*What you need to do:* Search the listing below for the line containing "Q1: NPN (B N10, C". From there through the line containing "U1 pin Q7: N9 -> N4", transcribe every line exactly, both ends included.
··· Exercise input
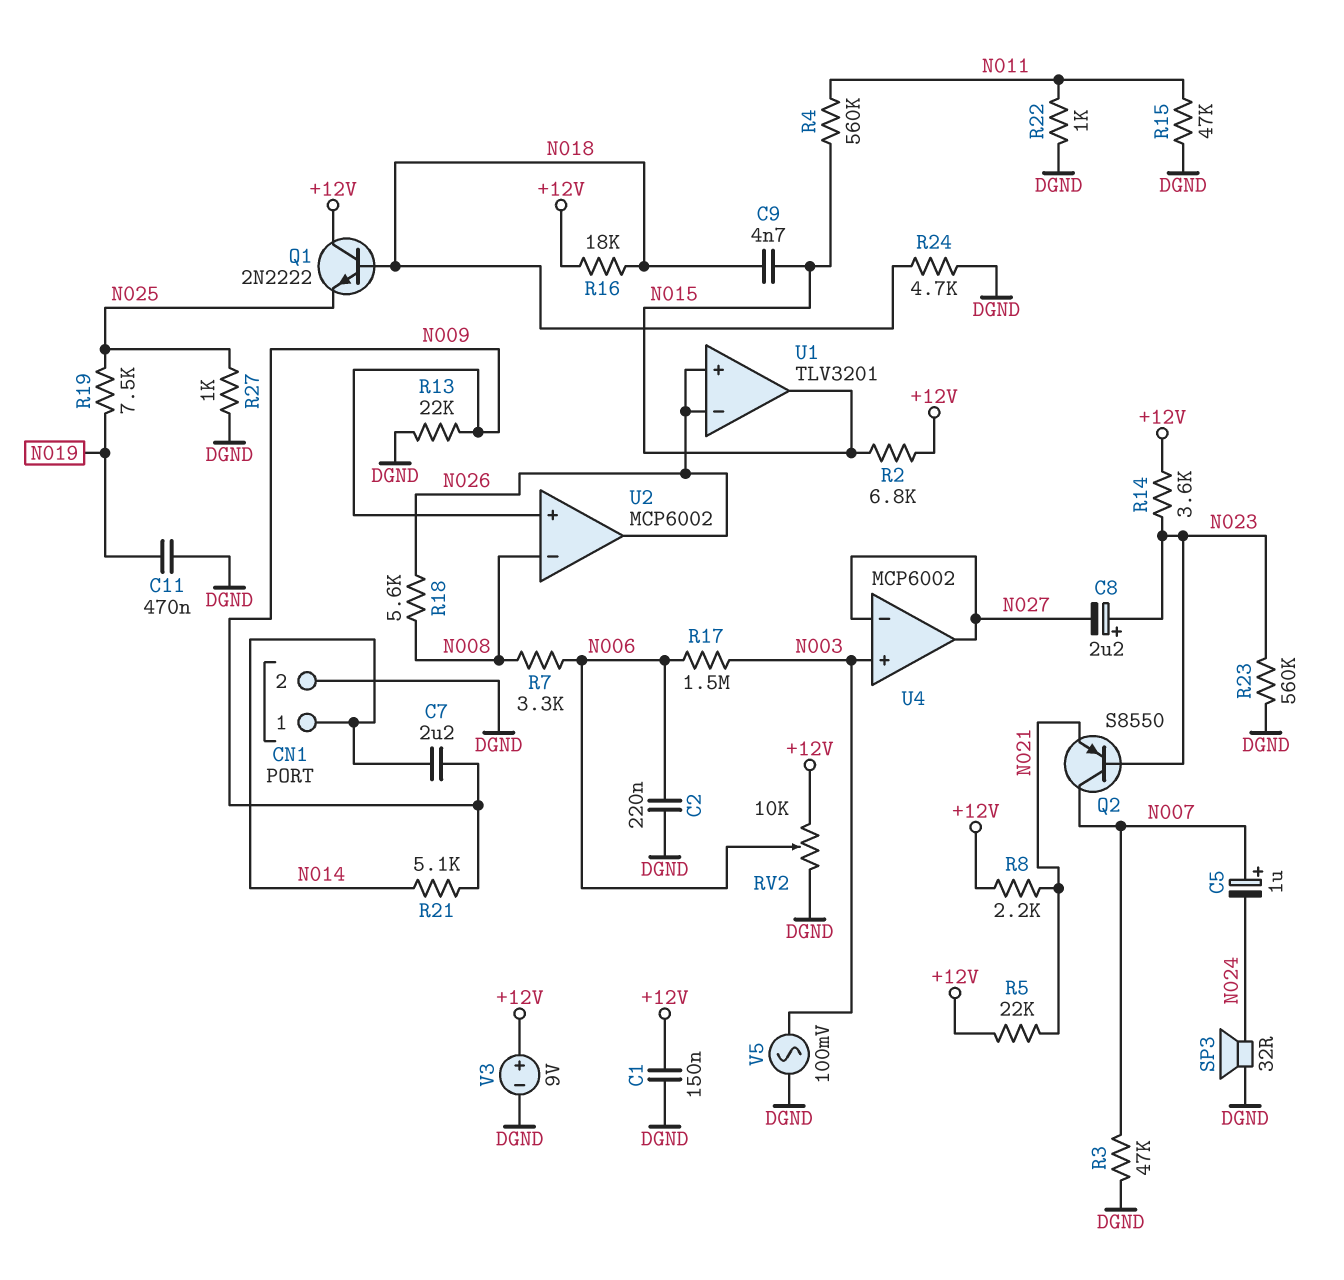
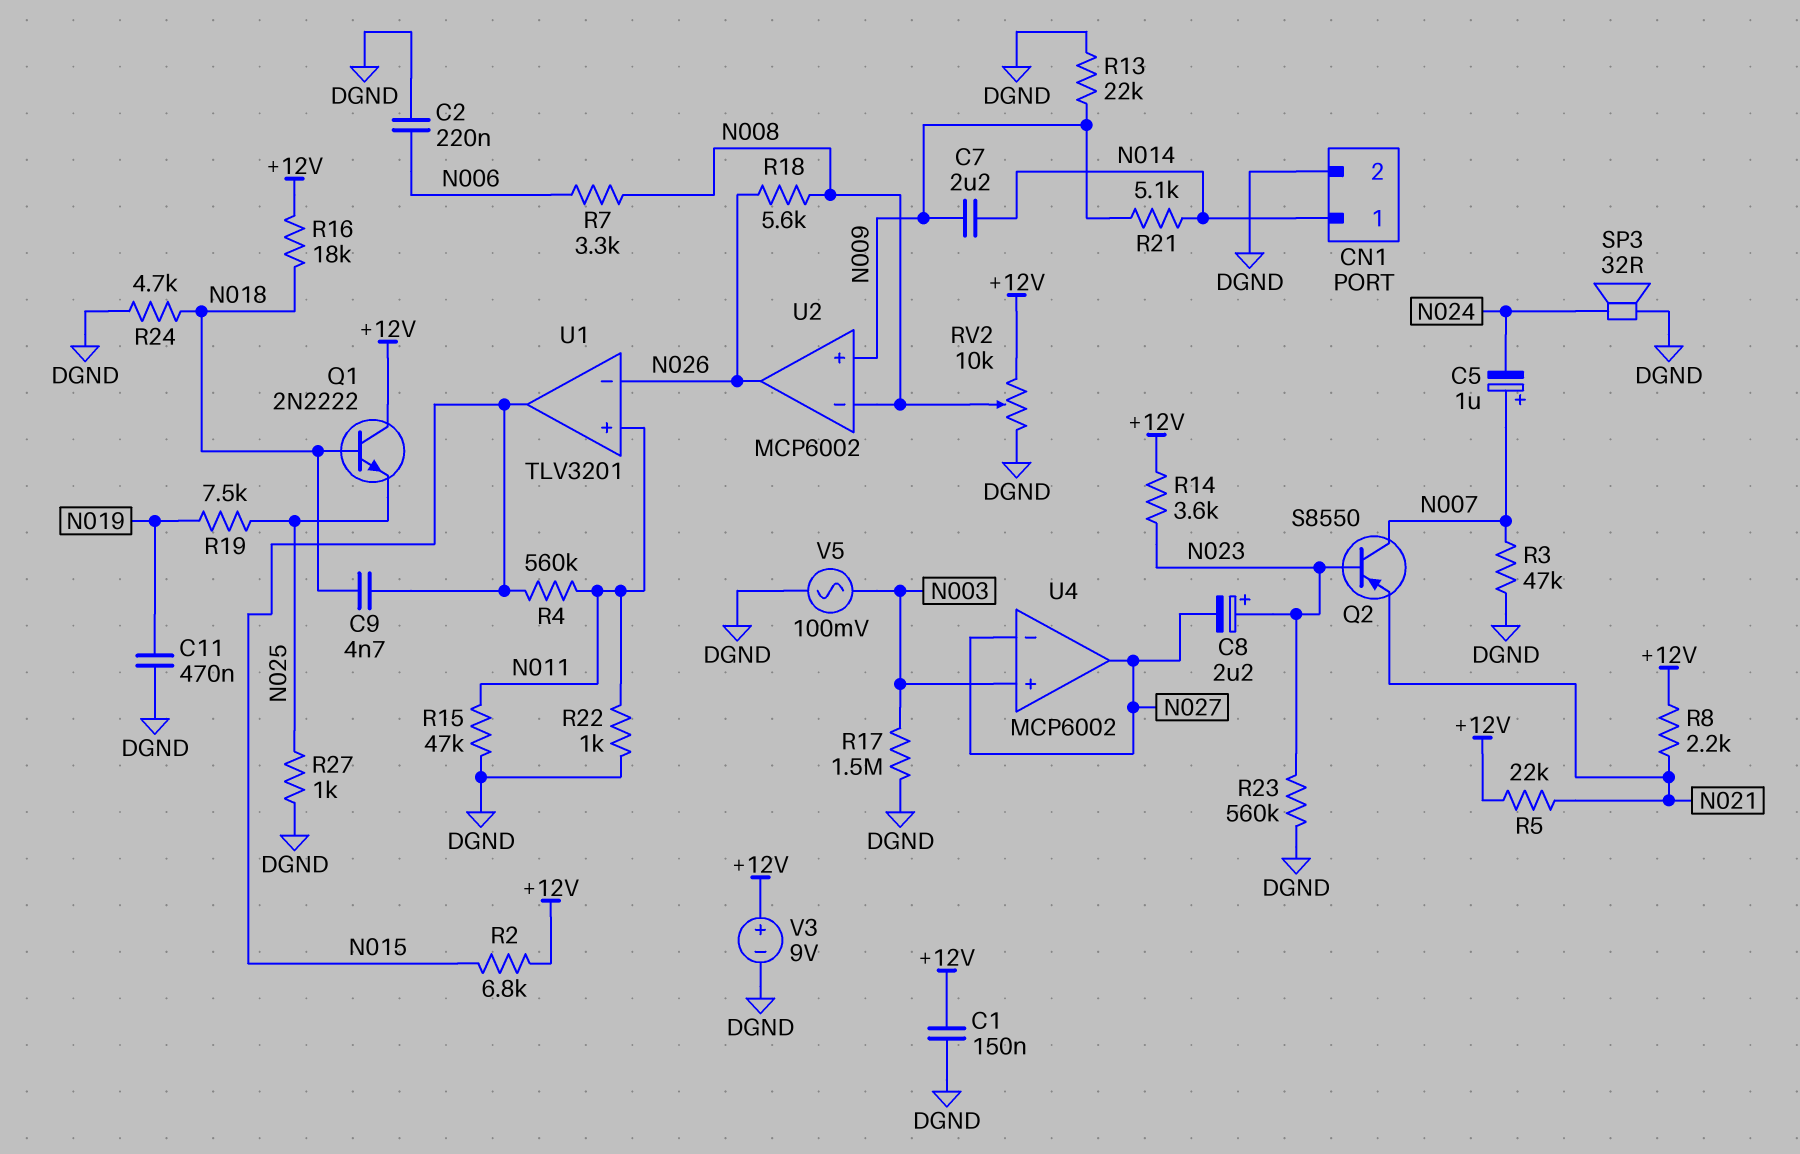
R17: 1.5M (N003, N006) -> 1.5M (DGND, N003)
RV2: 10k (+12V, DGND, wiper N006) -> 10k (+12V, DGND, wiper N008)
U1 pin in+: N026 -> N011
······
··· Exercise input
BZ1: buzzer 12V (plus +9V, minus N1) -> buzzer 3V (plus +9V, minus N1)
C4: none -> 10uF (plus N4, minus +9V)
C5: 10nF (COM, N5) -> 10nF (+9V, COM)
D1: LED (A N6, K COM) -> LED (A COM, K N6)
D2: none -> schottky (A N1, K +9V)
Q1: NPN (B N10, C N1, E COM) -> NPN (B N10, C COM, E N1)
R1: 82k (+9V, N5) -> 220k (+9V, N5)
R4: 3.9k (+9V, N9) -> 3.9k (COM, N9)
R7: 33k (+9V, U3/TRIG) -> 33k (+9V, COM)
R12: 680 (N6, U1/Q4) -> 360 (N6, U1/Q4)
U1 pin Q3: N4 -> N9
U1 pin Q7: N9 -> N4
······
··· Exercise input
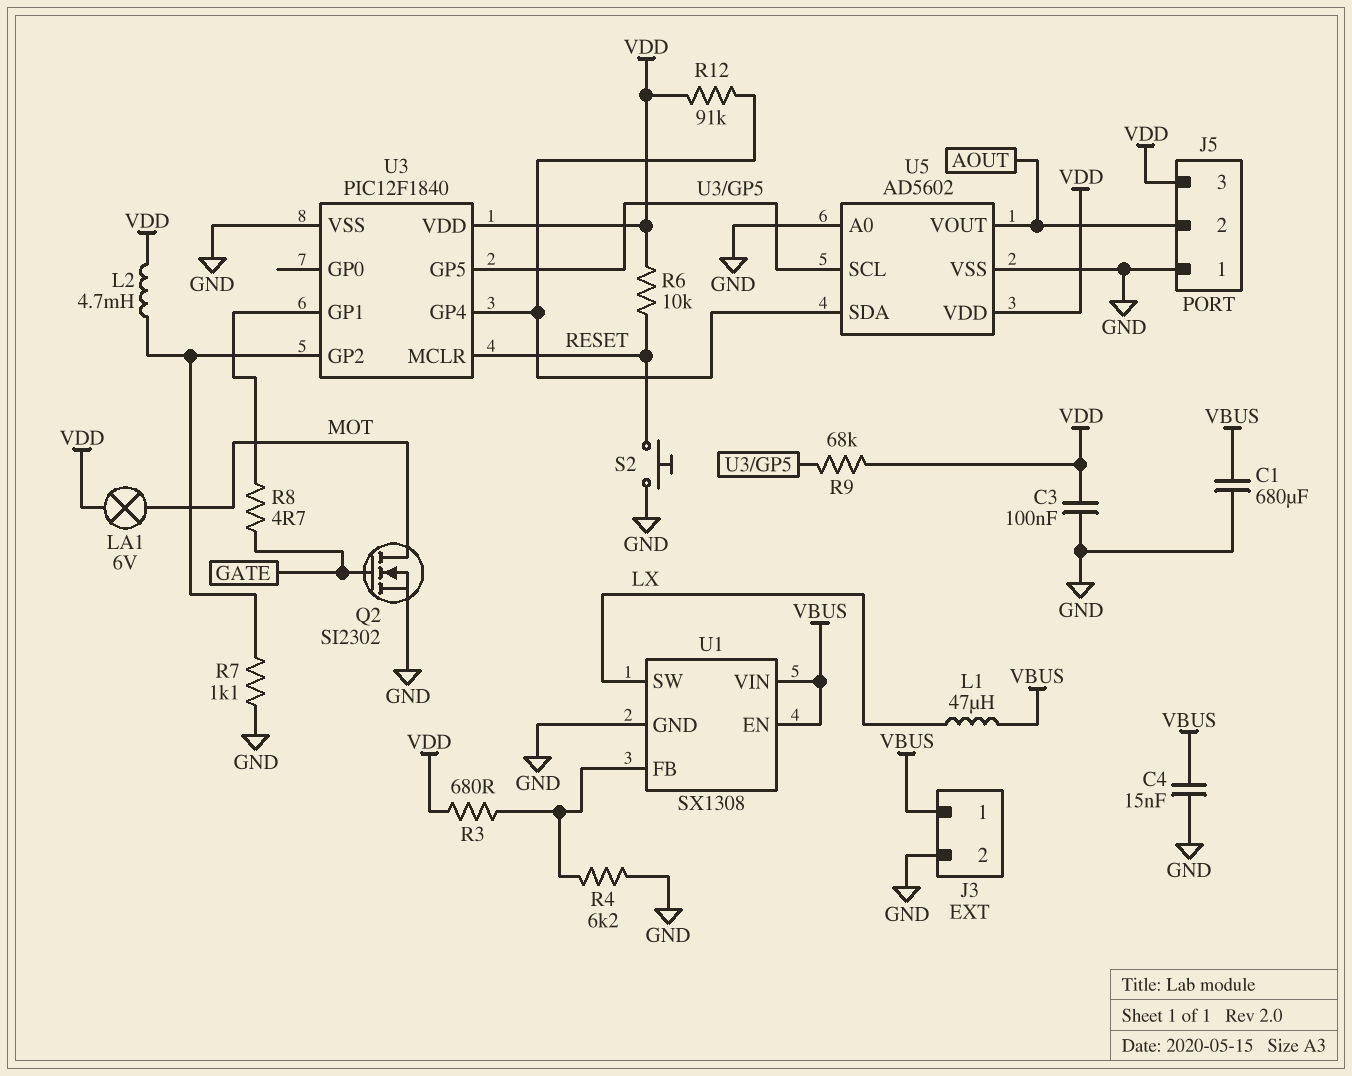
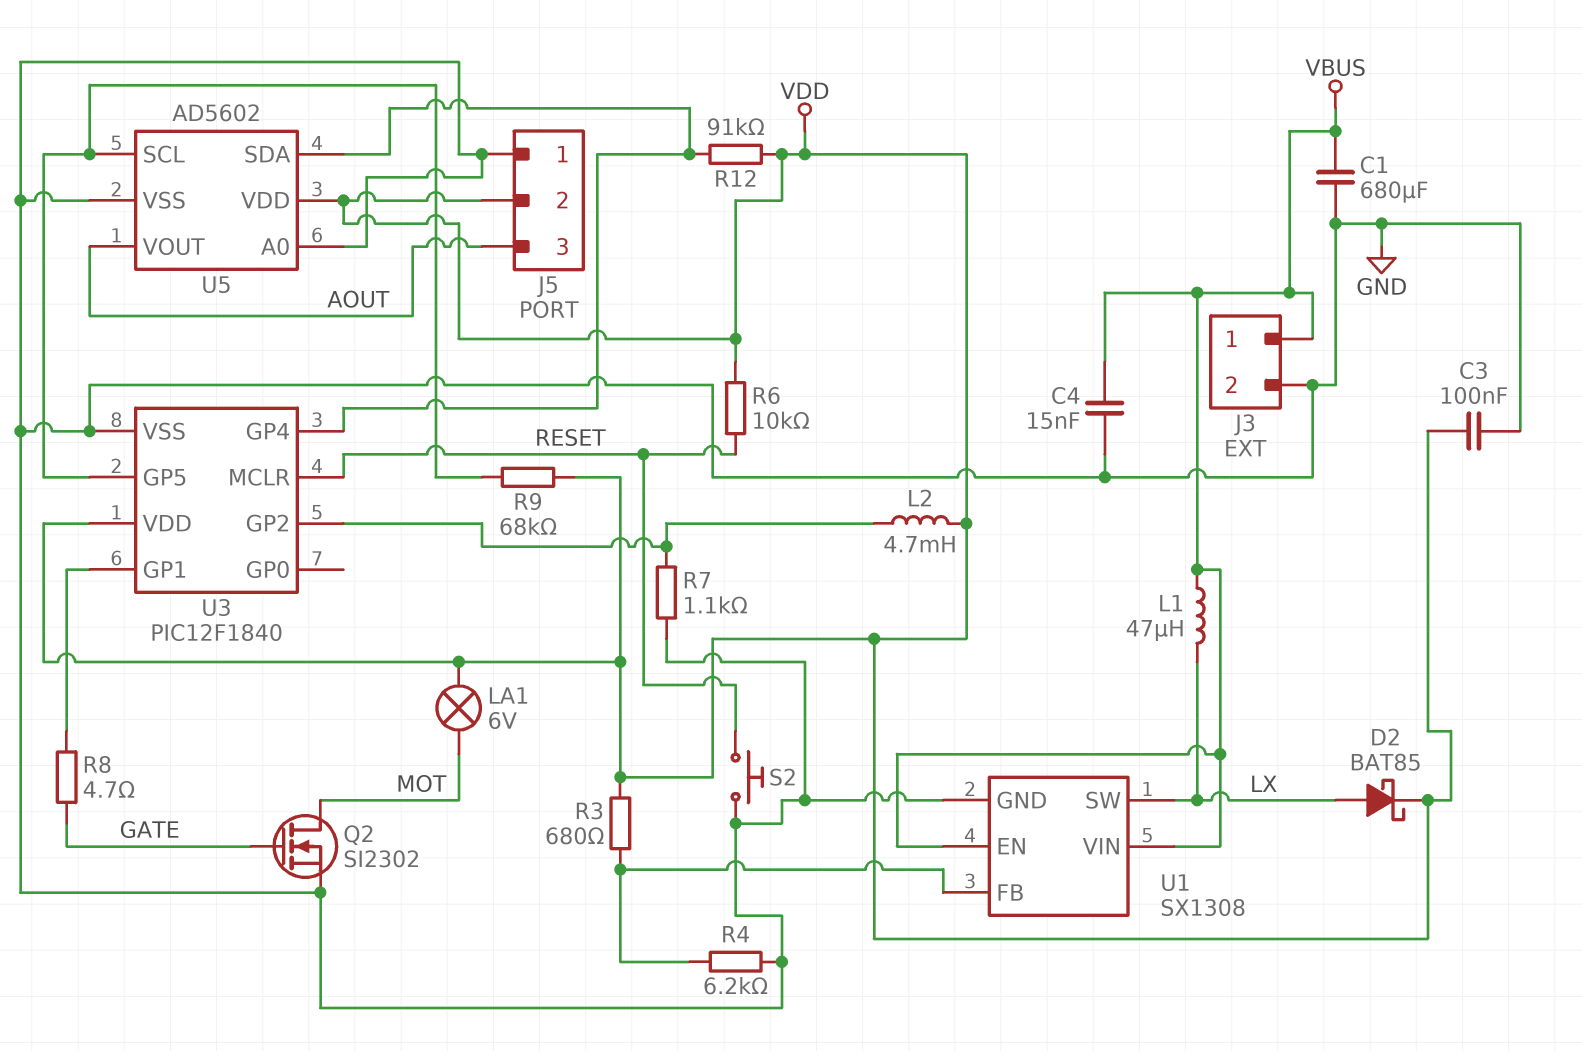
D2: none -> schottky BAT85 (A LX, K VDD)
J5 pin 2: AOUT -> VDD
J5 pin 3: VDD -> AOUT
······
*Result of this exercise:*
Q1: NPN (B N10, C N1, E COM) -> NPN (B N10, C COM, E N1)
R1: 82k (+9V, N5) -> 220k (+9V, N5)
R4: 3.9k (+9V, N9) -> 3.9k (COM, N9)
R7: 33k (+9V, U3/TRIG) -> 33k (+9V, COM)
R12: 680 (N6, U1/Q4) -> 360 (N6, U1/Q4)
U1 pin Q3: N4 -> N9
U1 pin Q7: N9 -> N4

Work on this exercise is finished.